Work instructions = After locating the line that contains "yellow ellipse: (120, 31) -> (114, 22), moved", transcribe exactly that line and each one after it until the data ends, skipping pictures.

::::::::::

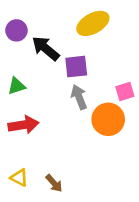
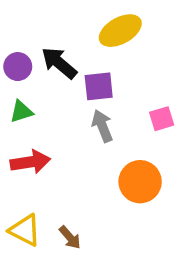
purple circle: (16, 30) -> (18, 67), moved
orange circle: (108, 119) -> (140, 182), moved
yellow triangle: (19, 178) -> (25, 230), size x1.4

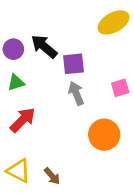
yellow ellipse: (120, 31) -> (114, 22), moved
red arrow: (30, 162) -> (23, 120), turned -36

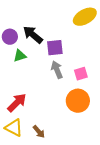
green triangle: (16, 83) -> (20, 56), moved
pink square: (120, 88) -> (81, 74), moved
red arrow: (23, 120) -> (17, 103), moved

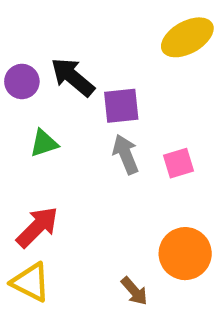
green triangle: (20, 56) -> (44, 143), moved
orange circle: (78, 101) -> (185, 254), moved
brown arrow: (39, 132) -> (134, 291), moved

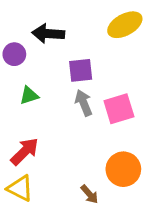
black arrow: (73, 77) -> (48, 34), moved, turned -36
pink square: (179, 163) -> (119, 109), size x1.5

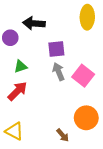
yellow ellipse: (125, 25) -> (87, 17), turned -60
pink square: (119, 109) -> (83, 76), turned -35
red arrow: (25, 151) -> (17, 91), moved

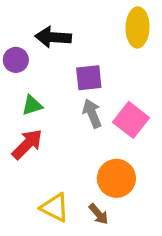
orange circle: (86, 118) -> (116, 178), moved
yellow triangle: (14, 131) -> (55, 208), moved

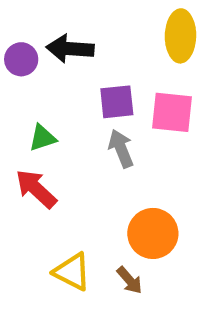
purple circle: (16, 60) -> (21, 59), moved
pink square: (131, 120) -> (172, 112), moved, turned -32
red arrow: (27, 144) -> (36, 189), turned -92

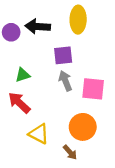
yellow ellipse: (180, 36) -> (78, 20), moved
pink square: (172, 112) -> (93, 89), moved
yellow triangle: (72, 272) -> (39, 134), moved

::::::::::

Written answer =
yellow ellipse: (120, 31) -> (114, 22), moved
red arrow: (30, 162) -> (23, 120), turned -36

green triangle: (16, 83) -> (20, 56), moved
pink square: (120, 88) -> (81, 74), moved
red arrow: (23, 120) -> (17, 103), moved

green triangle: (20, 56) -> (44, 143), moved
orange circle: (78, 101) -> (185, 254), moved
brown arrow: (39, 132) -> (134, 291), moved

black arrow: (73, 77) -> (48, 34), moved, turned -36
pink square: (179, 163) -> (119, 109), size x1.5

yellow ellipse: (125, 25) -> (87, 17), turned -60
pink square: (119, 109) -> (83, 76), turned -35
red arrow: (25, 151) -> (17, 91), moved

orange circle: (86, 118) -> (116, 178), moved
yellow triangle: (14, 131) -> (55, 208), moved

purple circle: (16, 60) -> (21, 59), moved
pink square: (131, 120) -> (172, 112), moved, turned -32
red arrow: (27, 144) -> (36, 189), turned -92

yellow ellipse: (180, 36) -> (78, 20), moved
pink square: (172, 112) -> (93, 89), moved
yellow triangle: (72, 272) -> (39, 134), moved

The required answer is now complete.